(Ordered vertex lists)
[Start of section]

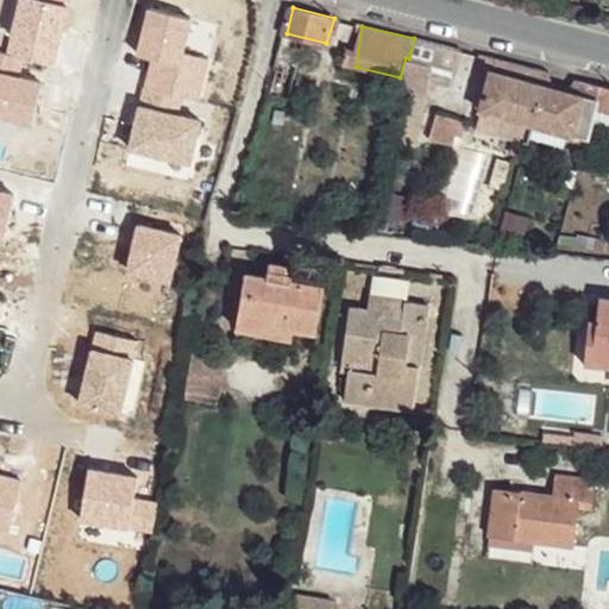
[(466,50),(414,38),(409,58),(403,87),(402,94),(432,102),(441,62),(431,58),(432,54),(463,61),(466,50)]
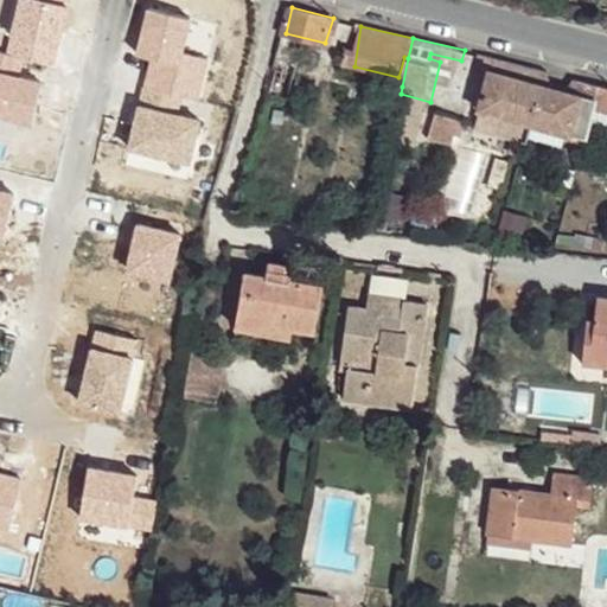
[(566,85),(549,81),(547,75),(547,71),(497,59),(481,112),(531,122),(586,136),(593,108),(598,83),(580,78),(566,85)]
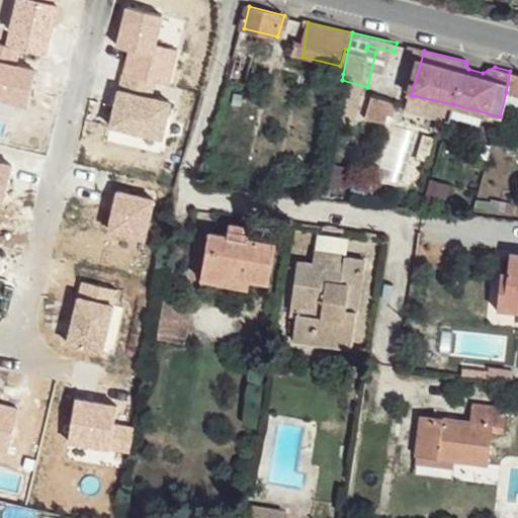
[(517,73),(510,71),(506,92),(517,94),(517,73)]
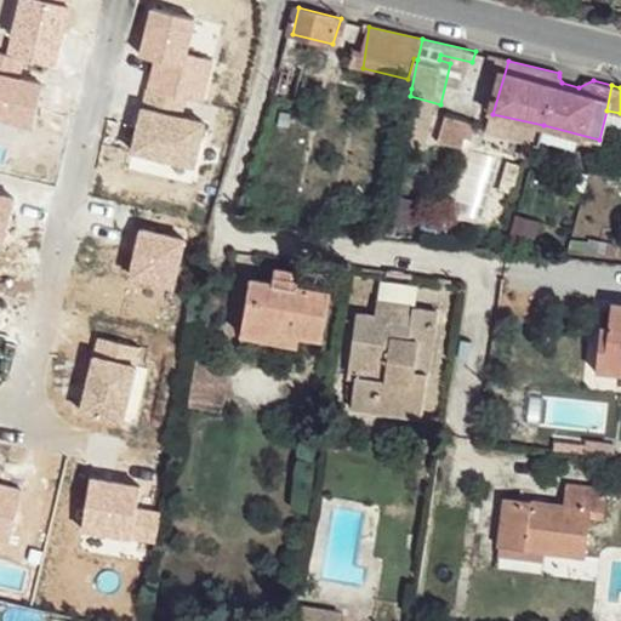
[(465,140),(471,141),(476,123),(449,115),(443,143),(462,148),(465,140)]
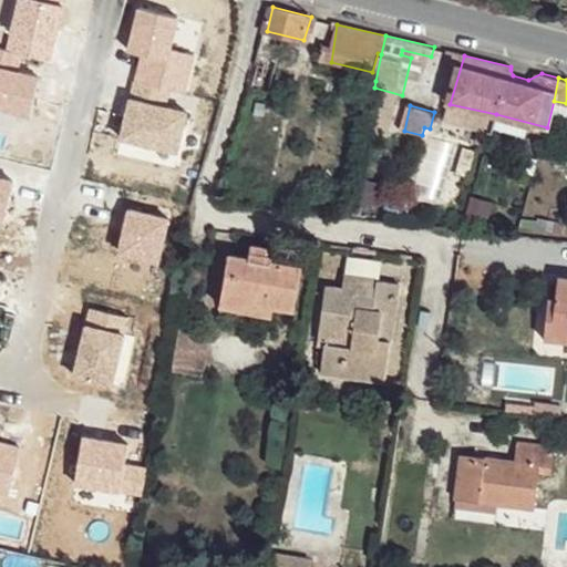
[(437,131),(442,114),(434,112),(430,129),(437,131)]
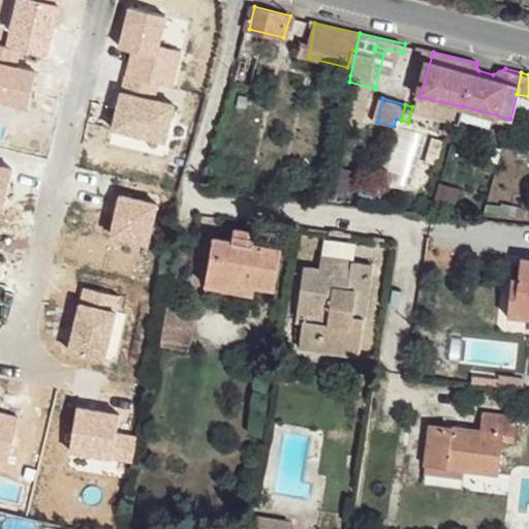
[(232,242),(215,239),(208,277),(208,284),(248,293),(250,284),(275,287),(282,252),(255,247),(256,234),(235,229),(232,242)]
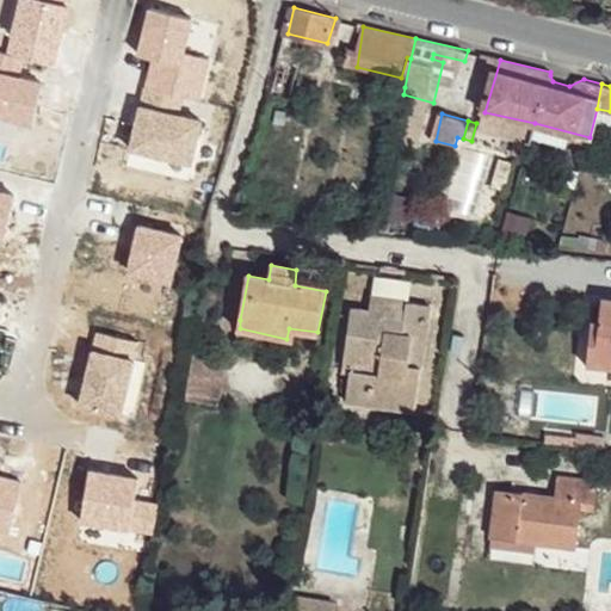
[(419,370),(432,301),(356,291),(344,371),(355,374),(349,400),(415,409),(419,370)]
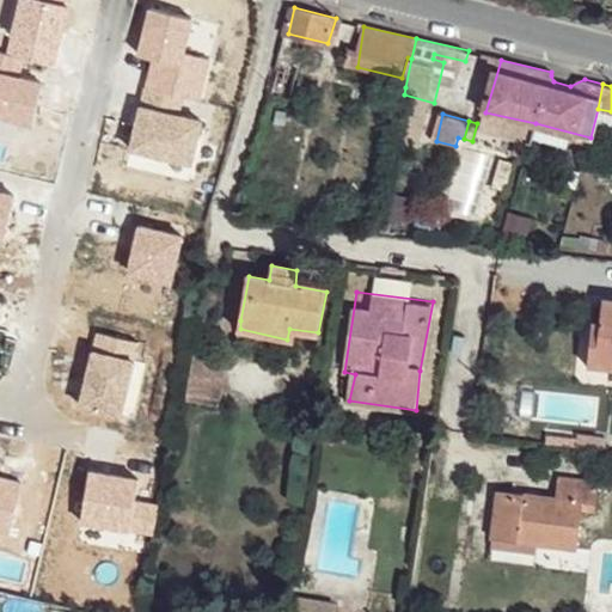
[(611,303),(606,303),(603,334),(593,332),(588,368),(611,368),(611,303)]
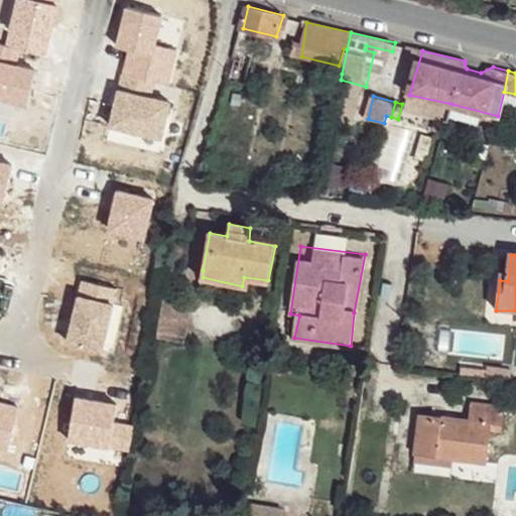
[(469,420),(417,416),(412,453),(485,462),(491,427),(501,429),(503,407),(473,404),(469,420)]
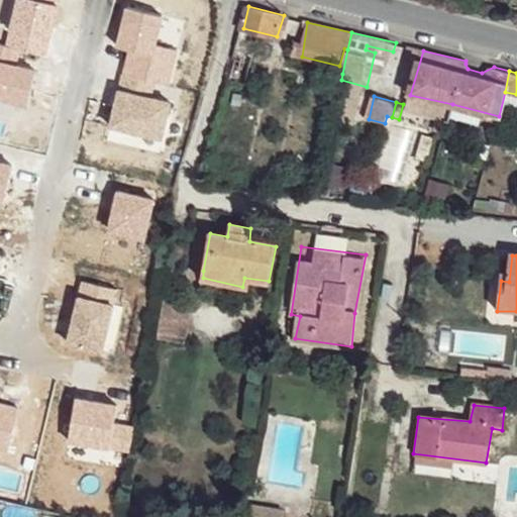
[(282,516),(284,506),(246,500),(243,516),(282,516)]
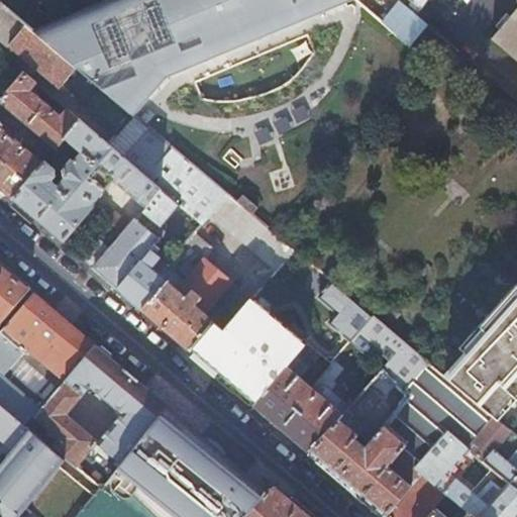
[(345,0),(114,0),(37,32),(36,33),(77,67),(134,115),(166,74),(345,0)]
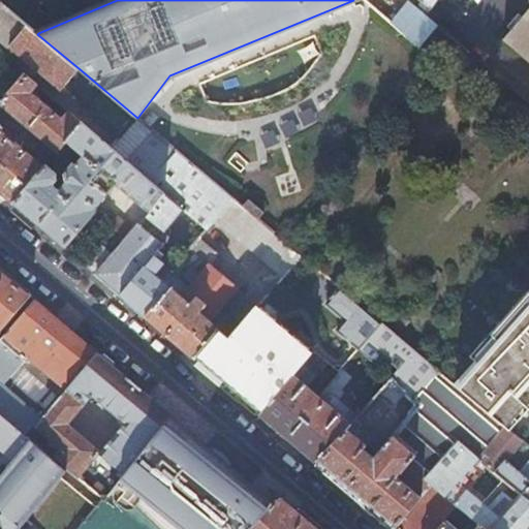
[(418,48),(437,26),(430,20),(426,16),(436,0),(418,0),(421,1),(411,12),(418,20),(405,36),(418,48)]
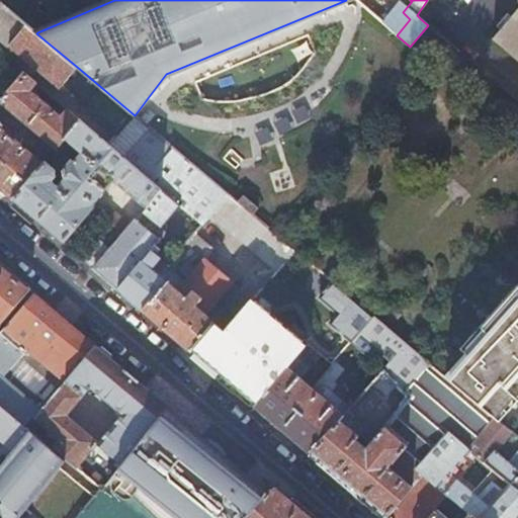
[(0,2),(0,15),(9,23),(15,15),(0,2)]
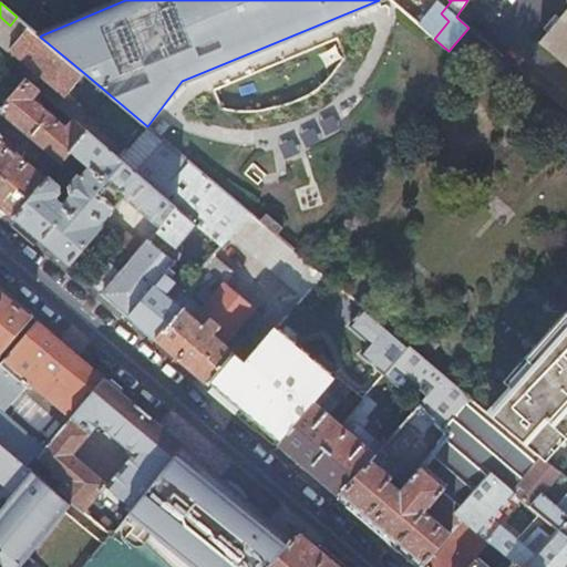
[(566,8),(538,42),(566,66),(566,8)]
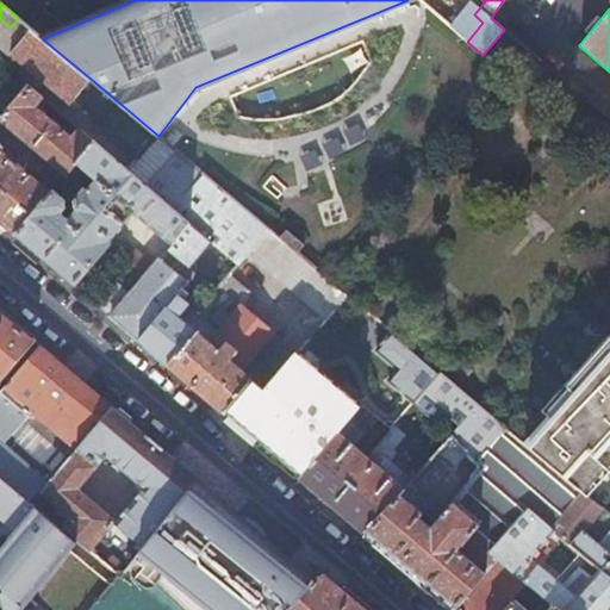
[(0,60),(2,62),(10,54),(5,50),(17,36),(22,39),(31,29),(18,18),(11,27),(0,18),(0,60)]
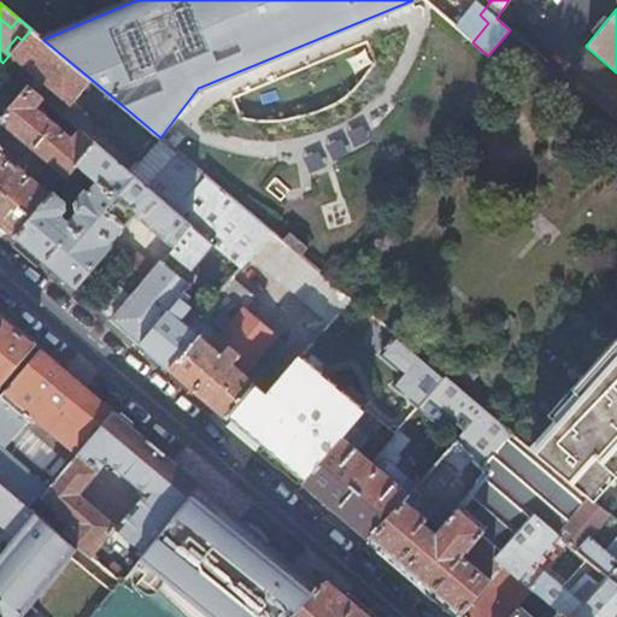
[(70,105),(92,80),(43,40),(31,29),(22,40),(17,36),(5,51),(10,54),(70,105)]
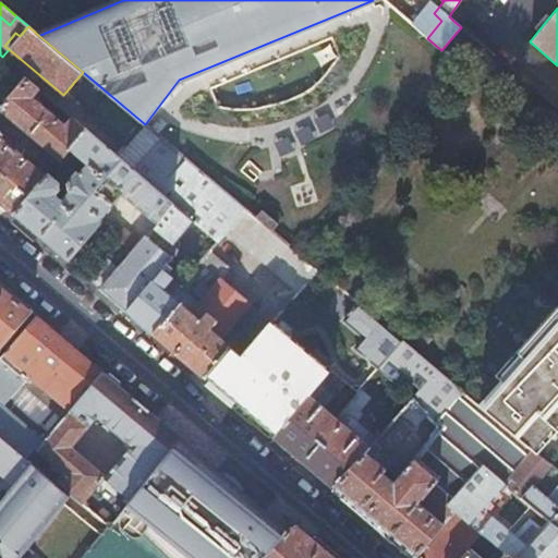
[(0,109),(60,160),(86,128),(73,117),(65,126),(58,120),(58,119),(39,104),(38,105),(31,98),(39,87),(25,75),(0,105),(0,109)]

[End of section]

» Exercise goal
When you reach the line with "[(517,73),(510,71),(506,92),(517,94),(517,73)]" in the records above, start writing out each line exactly, and stop after the line with "[(437,131),(442,114),(434,112),(430,129),(437,131)]". Pictures stay out.

» Task answer
[(517,73),(510,71),(506,92),(517,94),(517,73)]
[(465,140),(471,141),(476,123),(449,115),(443,143),(462,148),(465,140)]
[(437,131),(442,114),(434,112),(430,129),(437,131)]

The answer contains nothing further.